··· DATA

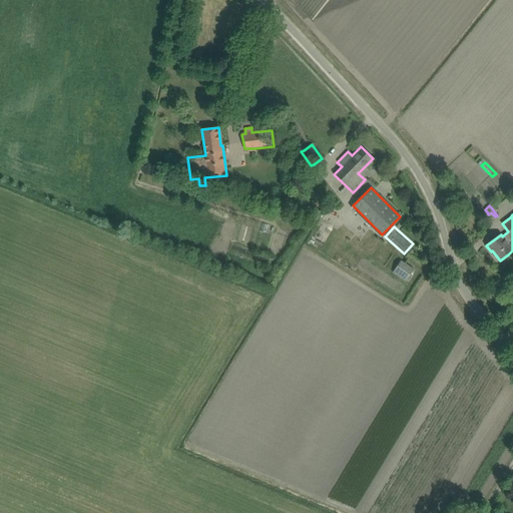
[(406,281),(414,270),(401,261),(395,269),(393,272),(406,281)]
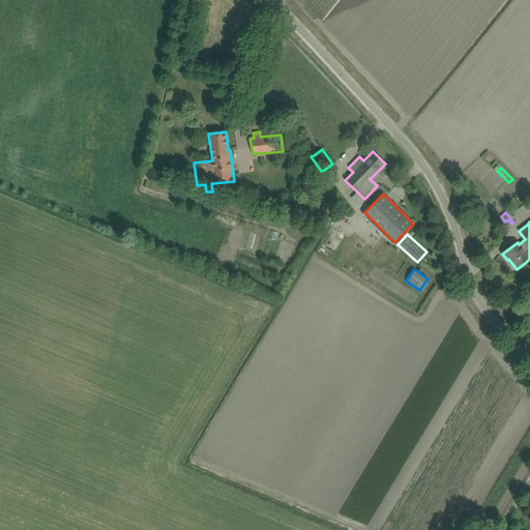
All buildings are outlined.
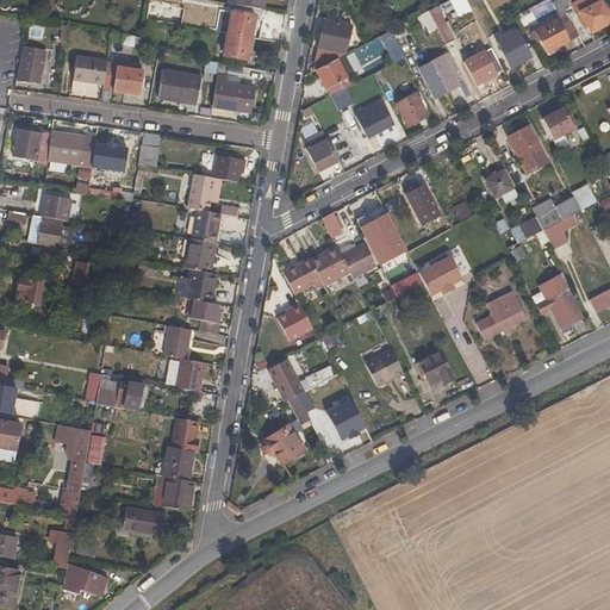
[(228,0),(228,5),(263,11),(265,0),(228,0)]
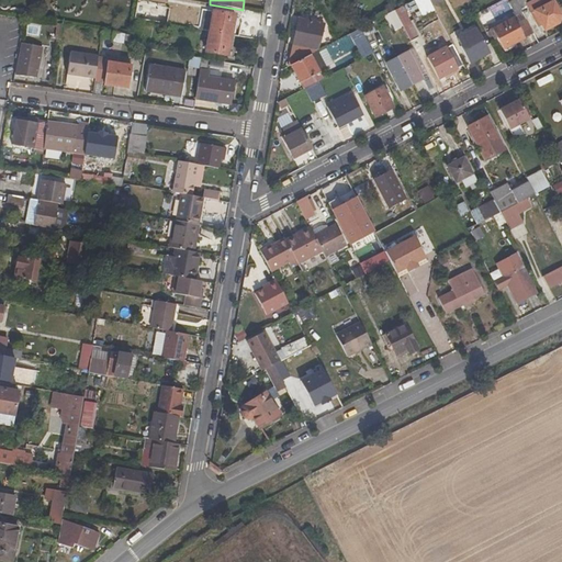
[(491,31),(495,38),(496,37),(504,51),(525,40),(525,37),(532,33),(515,0),(513,0),(508,2),(516,18),(491,31)]
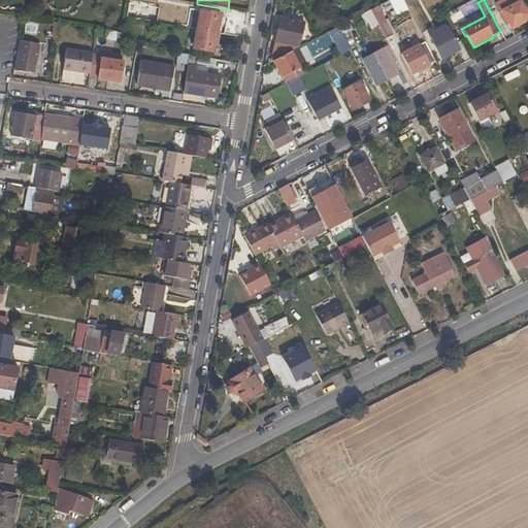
[(500,6),(502,11),(520,2),(519,0),(498,0),(497,1),(500,6)]
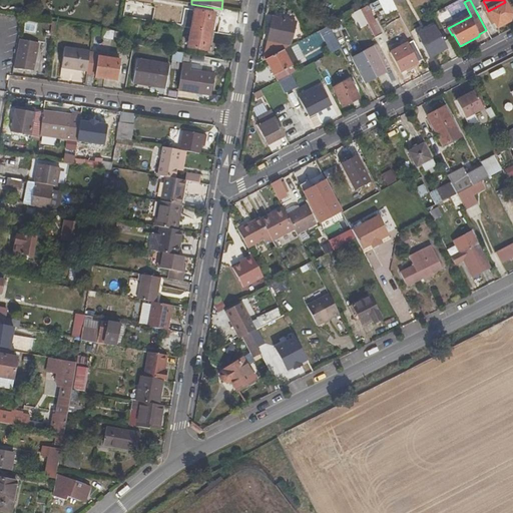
[(512,14),(505,2),(488,11),(493,20),(497,29),(510,22),(512,14)]
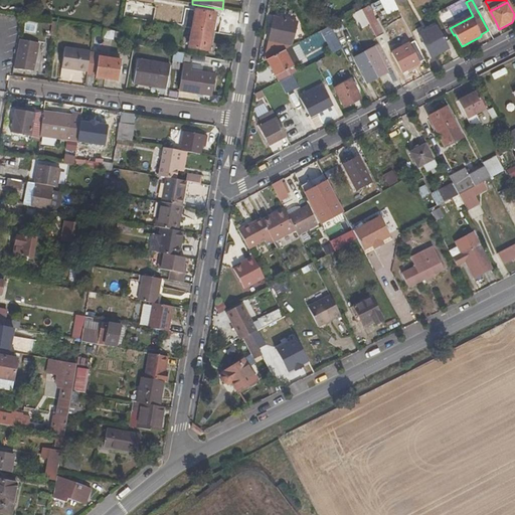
[(130,18),(132,5),(126,4),(123,17),(130,18)]
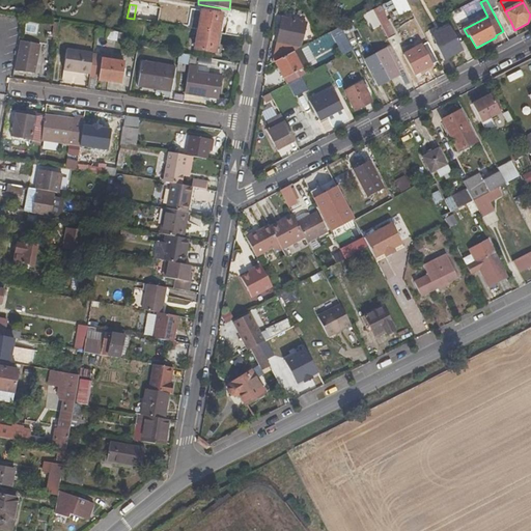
[(380,25),(387,21),(380,6),(363,16),(370,29),(380,25)]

······

▸ **WORK TASK**: Each line from the one containing "[(228,0),(228,5),(263,11),(265,0),(228,0)]" through the last line above should be retyped exactly, and no other line. Any picture is to be left out.

▸ **REPLY**:
[(228,0),(228,5),(263,11),(265,0),(228,0)]
[(491,31),(495,38),(496,37),(504,51),(525,40),(525,37),(532,33),(515,0),(513,0),(508,2),(516,18),(491,31)]
[(500,6),(502,11),(520,2),(519,0),(498,0),(497,1),(500,6)]
[(512,14),(505,2),(488,11),(493,20),(497,29),(510,22),(512,14)]
[(130,18),(132,5),(126,4),(123,17),(130,18)]
[(380,25),(387,21),(380,6),(363,16),(370,29),(380,25)]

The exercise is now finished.